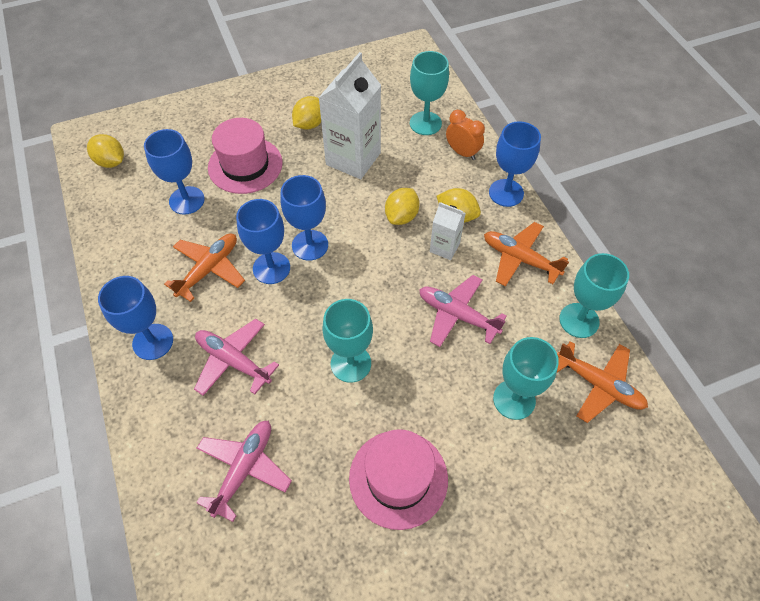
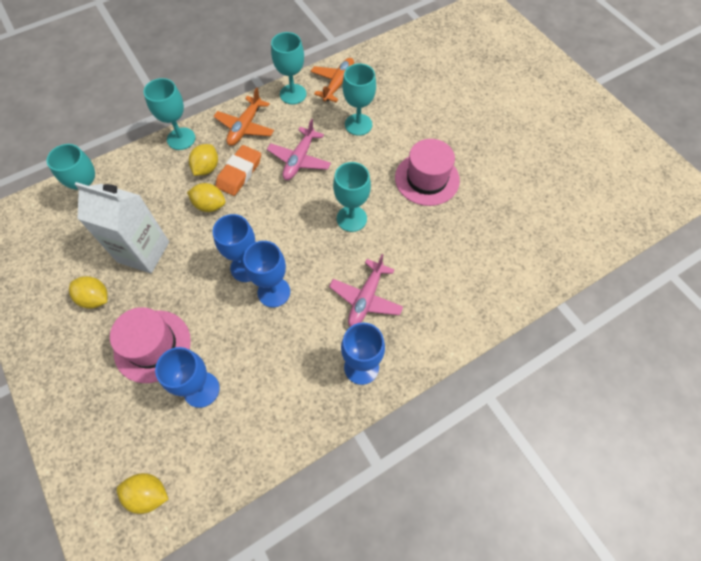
camera: 100 degrees left, 5 degrees up
(111, 162) = (148, 494): yellow lemon -> yellow lemon turned 75 degrees clockwise
(209, 269) = (281, 343): orange plane -> none
(244, 469) = (446, 269): pink plane -> none
(444, 247) = (239, 173): white carton -> orange eraser
(462, 152) = (136, 171): orange clock -> none
(506, 193) = (181, 139): blue goblet -> turquoise goblet

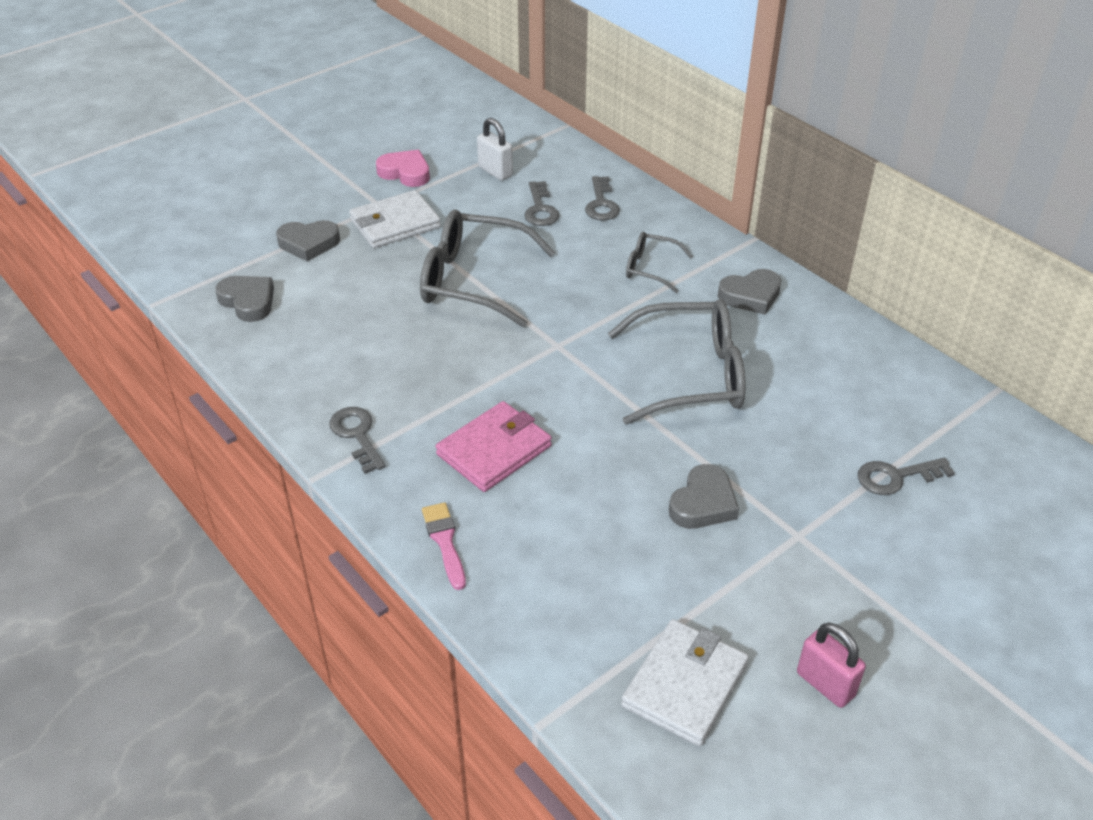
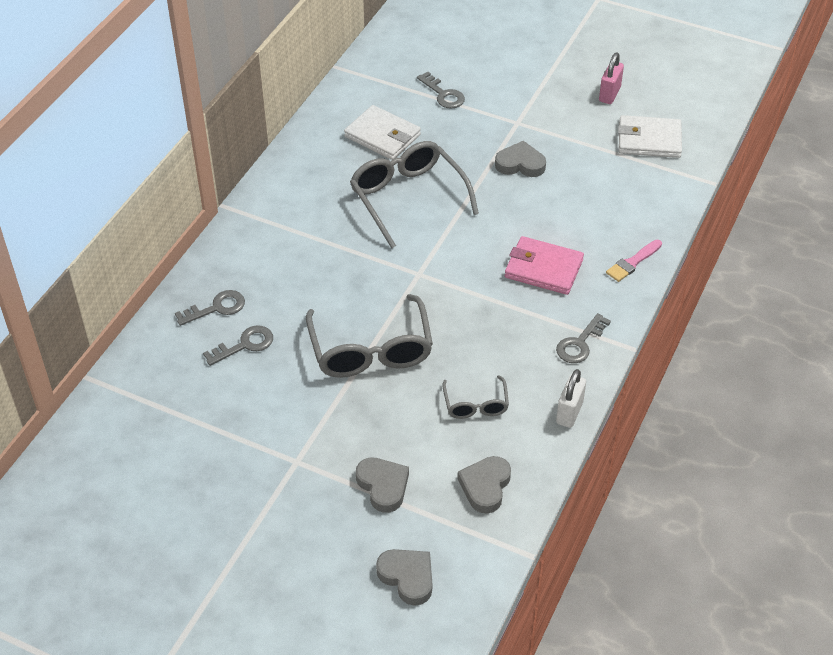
camera: 115 degrees left, 5 degrees up
(395, 223) = (319, 437): white wallet -> white wallet (382, 136)
(405, 173) = (231, 467): pink heart -> none
(495, 171) = (197, 399): white padlock -> white padlock (569, 413)
(651, 268) = (295, 251): grey glasses -> grey glasses (475, 404)
(750, 296) = (299, 190): grey heart -> grey heart (407, 577)

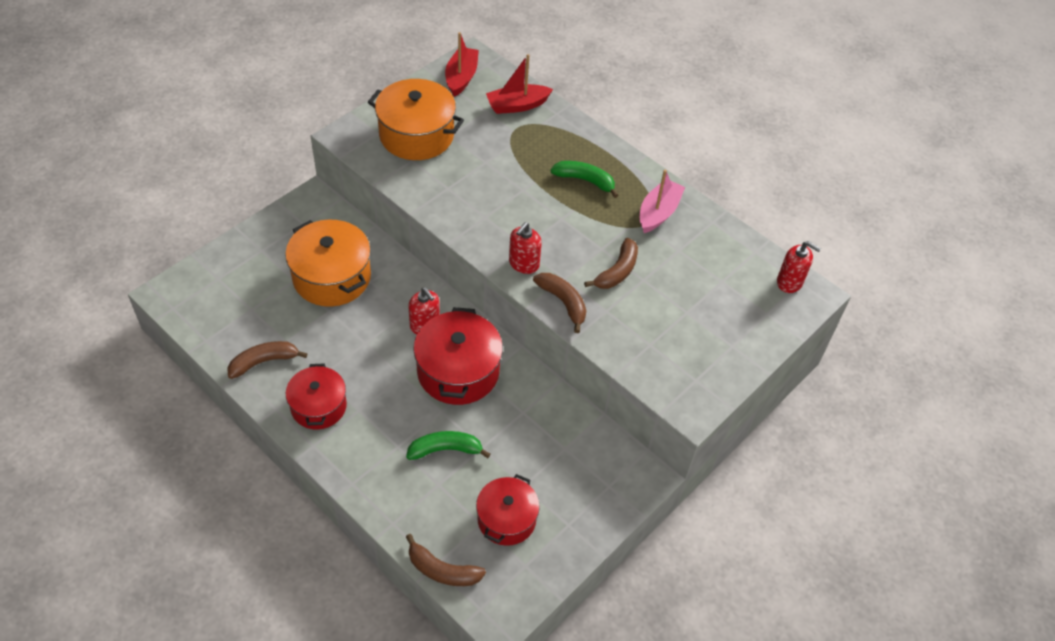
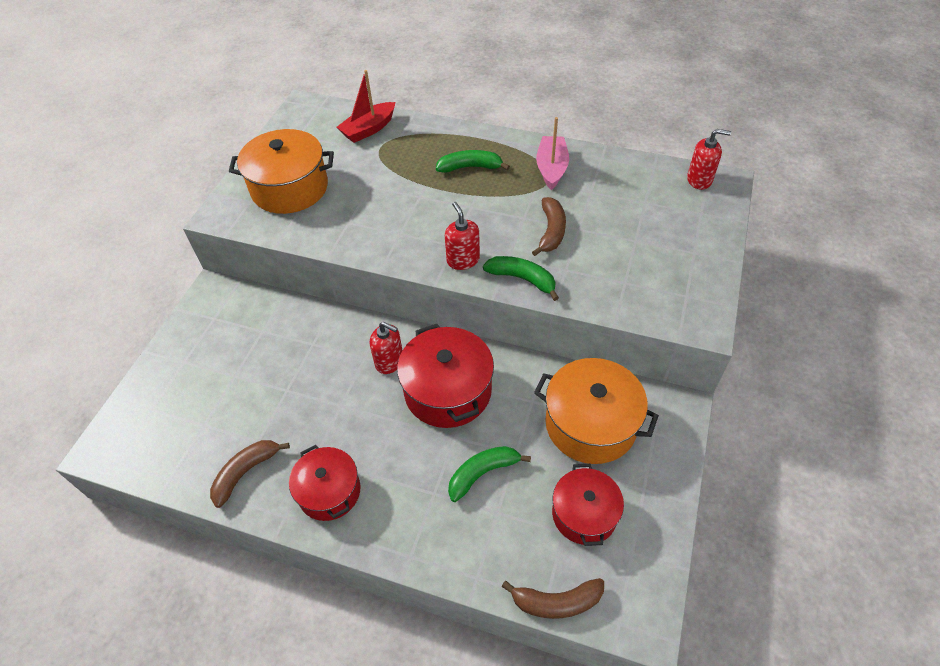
camera: 20 degrees left, 0 degrees up
(332, 277) = (271, 356): orange pot -> orange pot (590, 424)
(461, 77) = (303, 125): red boat -> none
(523, 264) = (463, 260): red soap dispenser -> red soap dispenser turned 150 degrees clockwise
(563, 302) = (522, 279): brown banana -> green banana

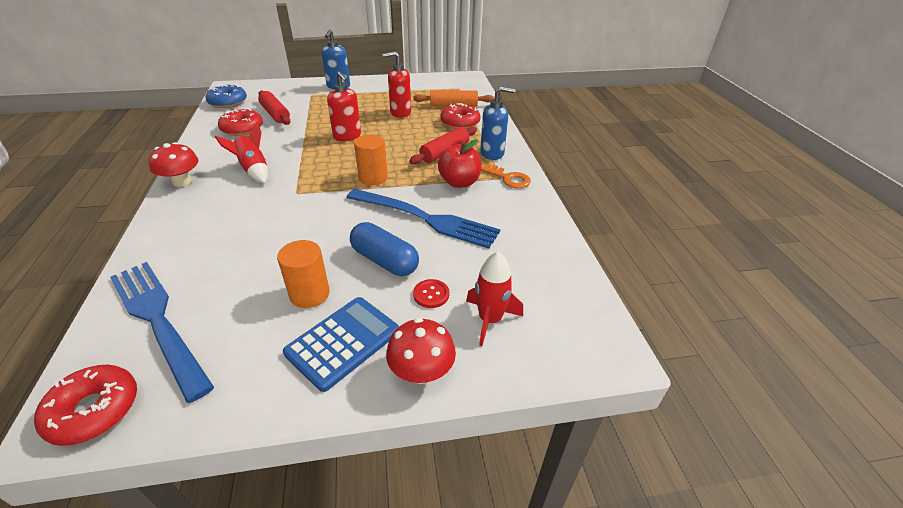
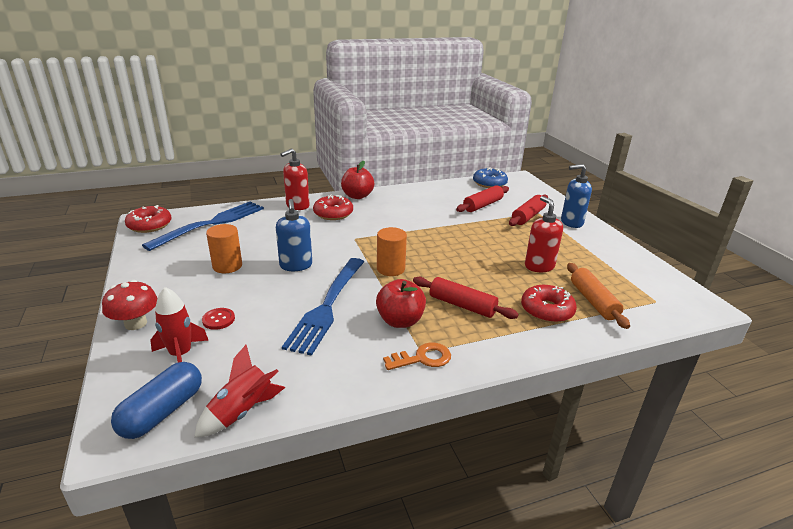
camera: 80 degrees right, 10 degrees down
(182, 182) = (357, 196): red mushroom -> red apple
(242, 129) = (446, 198): red donut -> red donut (333, 213)
(253, 170) = (382, 216): red rocket -> red rocket (242, 412)
(314, 100) = (528, 216): none -> red rolling pin
(343, 342) = (175, 287): blue calculator -> none
(347, 136) = (463, 244): red soap dispenser -> red soap dispenser (297, 206)
(384, 260) = (264, 291): blue capsule -> blue capsule (162, 412)
(492, 153) = (479, 342): blue soap dispenser -> blue soap dispenser (296, 266)
(509, 178) = (422, 358): orange key -> orange key turned 135 degrees counterclockwise

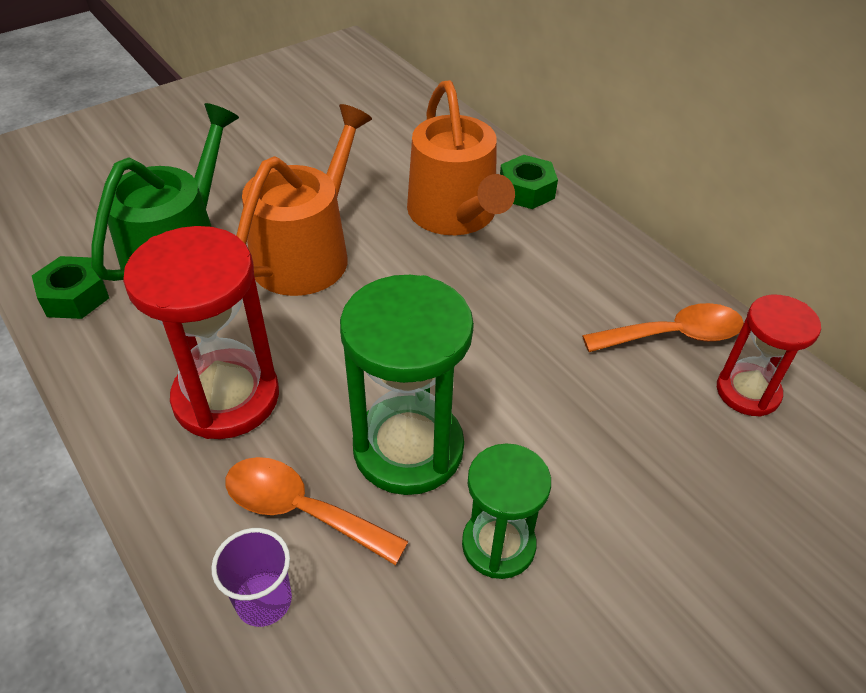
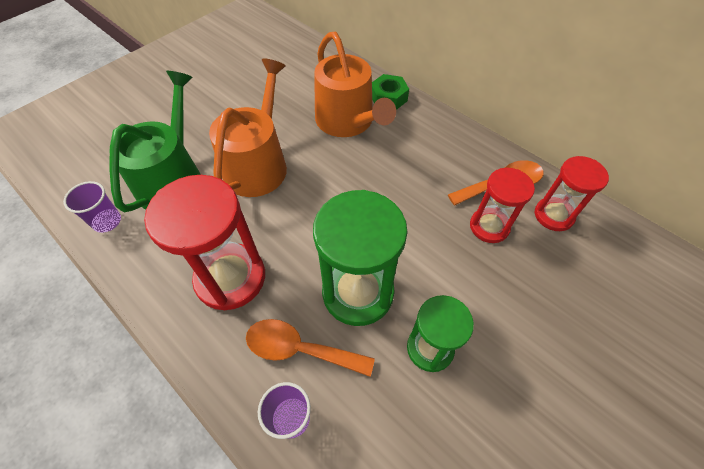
camera: 10 degrees left, 10 degrees up
(75, 296) = (107, 221): green nut -> purple cup
(638, 391) = (489, 226): none -> red hourglass

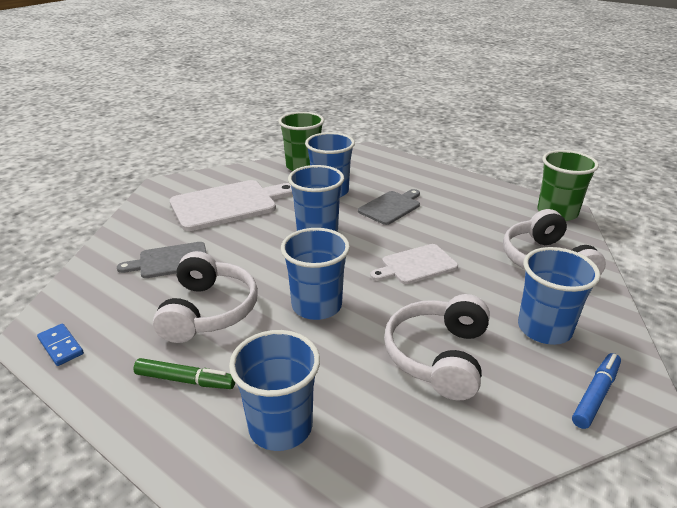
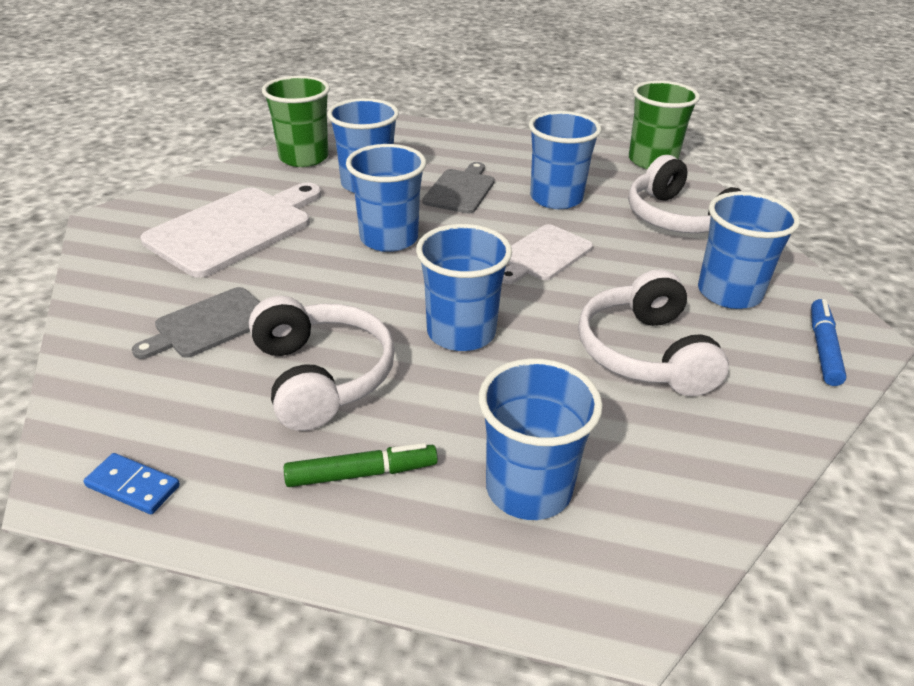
camera: 25 degrees left, 5 degrees up
(457, 226) = (556, 198): none -> blue cup

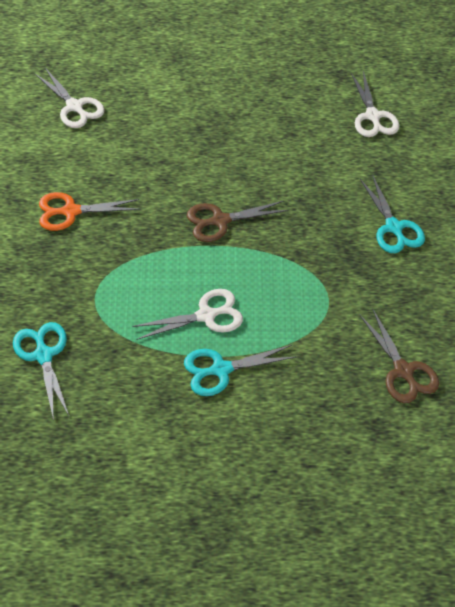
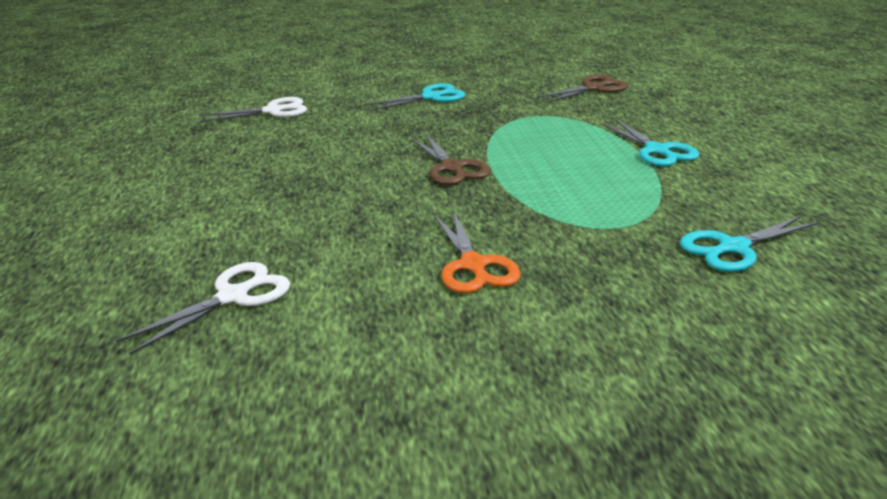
camera: 95 degrees left, 25 degrees down
(206, 315) = (594, 163): white scissors -> none

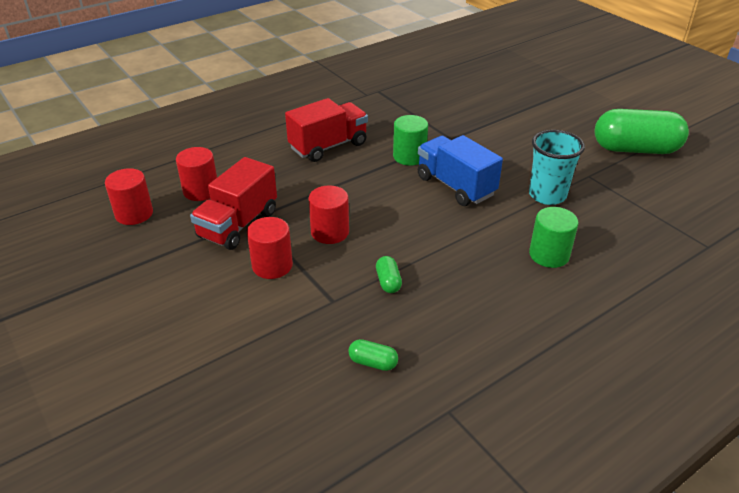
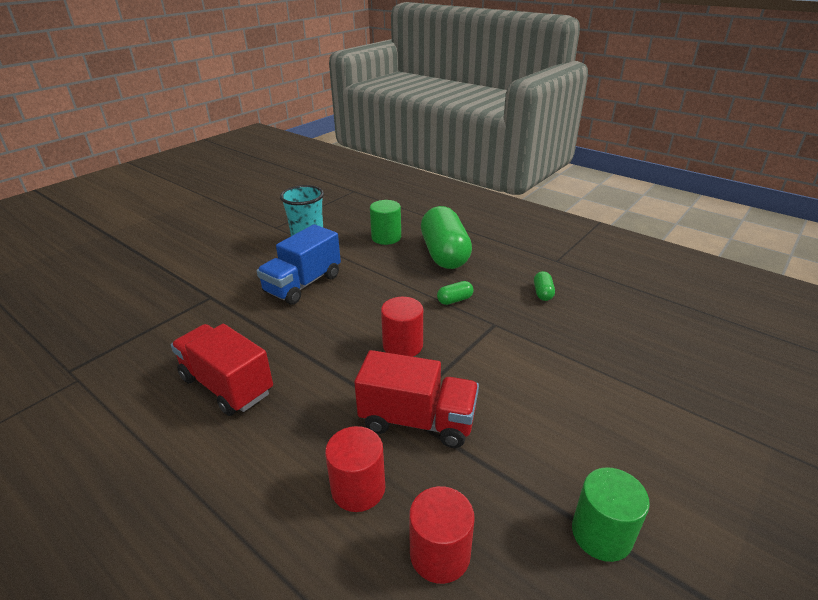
camera: 105 degrees left, 5 degrees down
(272, 266) = (472, 372): red cylinder -> none
(409, 157) = (250, 318): green cylinder -> green cylinder (601, 534)
(635, 149) = (233, 210): green capsule -> green capsule (444, 254)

------------------------------

EXERCISE: Pictures are to be left out while the lines from the beginning of the records through the line with "(314, 100) = (528, 216): none" are copied word for word.

SOLUTION FOR THIS PROBLEM:
camera: 100 degrees left, 5 degrees up
(111, 162) = (148, 494): yellow lemon -> yellow lemon turned 75 degrees clockwise
(209, 269) = (281, 343): orange plane -> none
(244, 469) = (446, 269): pink plane -> none
(444, 247) = (239, 173): white carton -> orange eraser
(462, 152) = (136, 171): orange clock -> none
(506, 193) = (181, 139): blue goblet -> turquoise goblet

camera: 115 degrees left, 5 degrees up
(395, 223) = (319, 437): white wallet -> white wallet (382, 136)
(405, 173) = (231, 467): pink heart -> none
(495, 171) = (197, 399): white padlock -> white padlock (569, 413)
(651, 268) = (295, 251): grey glasses -> grey glasses (475, 404)
(750, 296) = (299, 190): grey heart -> grey heart (407, 577)

camera: 20 degrees left, 0 degrees up
(332, 277) = (271, 356): orange pot -> orange pot (590, 424)
(461, 77) = (303, 125): red boat -> none
(523, 264) = (463, 260): red soap dispenser -> red soap dispenser turned 150 degrees clockwise
(563, 302) = (522, 279): brown banana -> green banana

camera: 80 degrees right, 10 degrees down
(182, 182) = (357, 196): red mushroom -> red apple
(242, 129) = (446, 198): red donut -> red donut (333, 213)
(253, 170) = (382, 216): red rocket -> red rocket (242, 412)
(314, 100) = (528, 216): none -> red rolling pin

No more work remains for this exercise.